| Dataset entries |

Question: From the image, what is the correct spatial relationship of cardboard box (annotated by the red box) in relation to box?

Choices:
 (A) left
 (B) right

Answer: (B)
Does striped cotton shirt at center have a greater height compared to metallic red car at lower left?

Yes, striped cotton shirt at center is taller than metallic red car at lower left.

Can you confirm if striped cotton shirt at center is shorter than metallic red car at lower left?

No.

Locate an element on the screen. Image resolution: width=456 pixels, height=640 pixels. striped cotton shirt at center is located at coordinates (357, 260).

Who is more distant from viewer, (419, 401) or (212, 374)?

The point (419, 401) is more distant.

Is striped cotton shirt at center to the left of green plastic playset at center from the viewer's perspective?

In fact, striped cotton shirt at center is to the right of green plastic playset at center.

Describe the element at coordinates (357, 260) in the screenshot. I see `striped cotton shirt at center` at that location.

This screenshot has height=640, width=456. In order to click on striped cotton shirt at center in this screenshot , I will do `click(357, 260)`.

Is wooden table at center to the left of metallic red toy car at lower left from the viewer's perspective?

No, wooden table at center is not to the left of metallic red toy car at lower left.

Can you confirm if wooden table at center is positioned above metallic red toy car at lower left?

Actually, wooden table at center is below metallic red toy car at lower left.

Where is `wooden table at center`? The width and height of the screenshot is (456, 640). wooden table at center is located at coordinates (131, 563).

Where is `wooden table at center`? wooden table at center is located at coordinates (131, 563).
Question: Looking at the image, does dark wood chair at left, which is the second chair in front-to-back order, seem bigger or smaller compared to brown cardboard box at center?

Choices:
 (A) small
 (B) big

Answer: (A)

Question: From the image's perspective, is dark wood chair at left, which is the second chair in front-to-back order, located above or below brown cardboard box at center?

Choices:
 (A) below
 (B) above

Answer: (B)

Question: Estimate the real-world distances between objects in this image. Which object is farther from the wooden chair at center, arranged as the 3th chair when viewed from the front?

| What you are asked to do |
Return the lines of the entries above, from the line containing "Locate an element" through the line containing "In fact, striped", inclusive, copied verbatim.

| Solution |
Locate an element on the screen. Image resolution: width=456 pixels, height=640 pixels. striped cotton shirt at center is located at coordinates (357, 260).

Who is more distant from viewer, (419, 401) or (212, 374)?

The point (419, 401) is more distant.

Is striped cotton shirt at center to the left of green plastic playset at center from the viewer's perspective?

In fact, striped cotton shirt at center is to the right of green plastic playset at center.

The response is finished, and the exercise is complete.